── MATERIAL PROVIDED

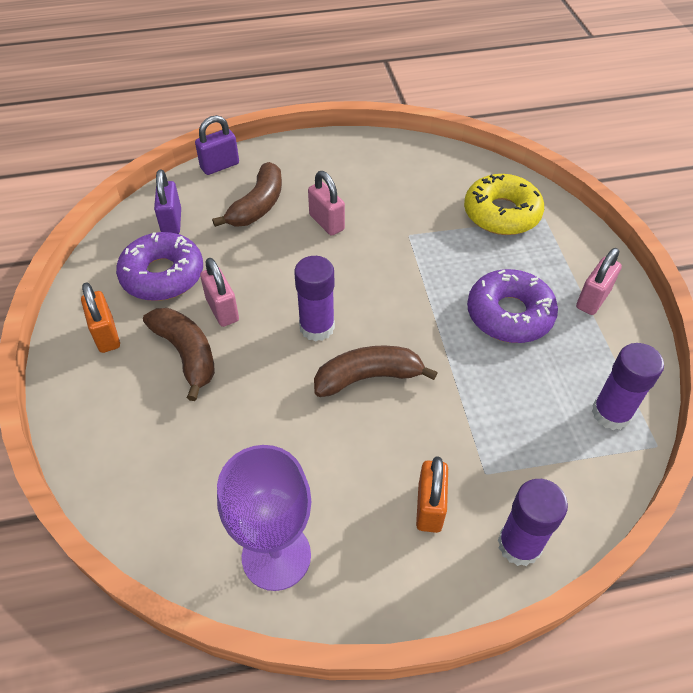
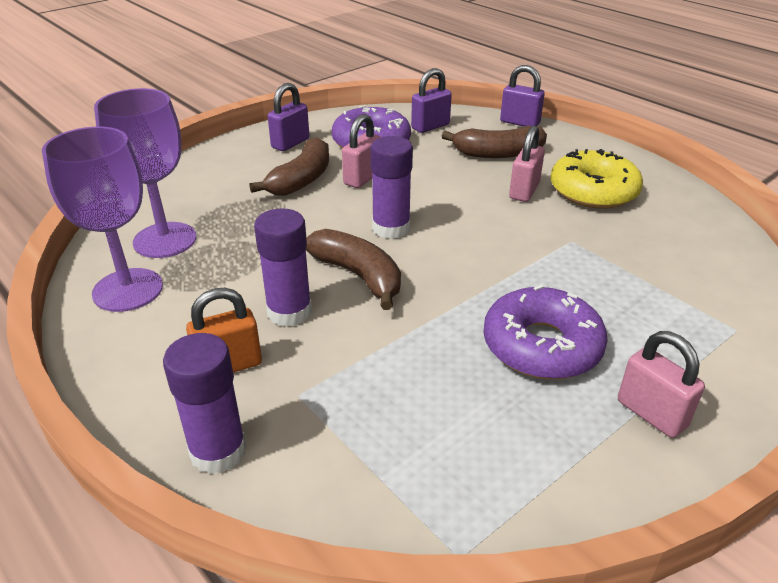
camera: 60 degrees right, 15 degrees down
orange padlock [81,282,120,353] -> purple padlock [268,83,309,151]
yellow donut [464,174,544,235] -> yellow donut moved to [550,149,643,209]
pink padlock [576,248,622,315] -> pink padlock turned 45 degrees clockwise [618,331,705,438]
purple glue stick [592,343,664,430] -> purple glue stick moved to [254,208,312,327]
none -> purple goblet [94,88,196,258]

────

__TASK REQUIREMENTS__: Write only the number of lines above in which the word "moved" is found.

__SOLUTION TO THIS EXERCISE__: 2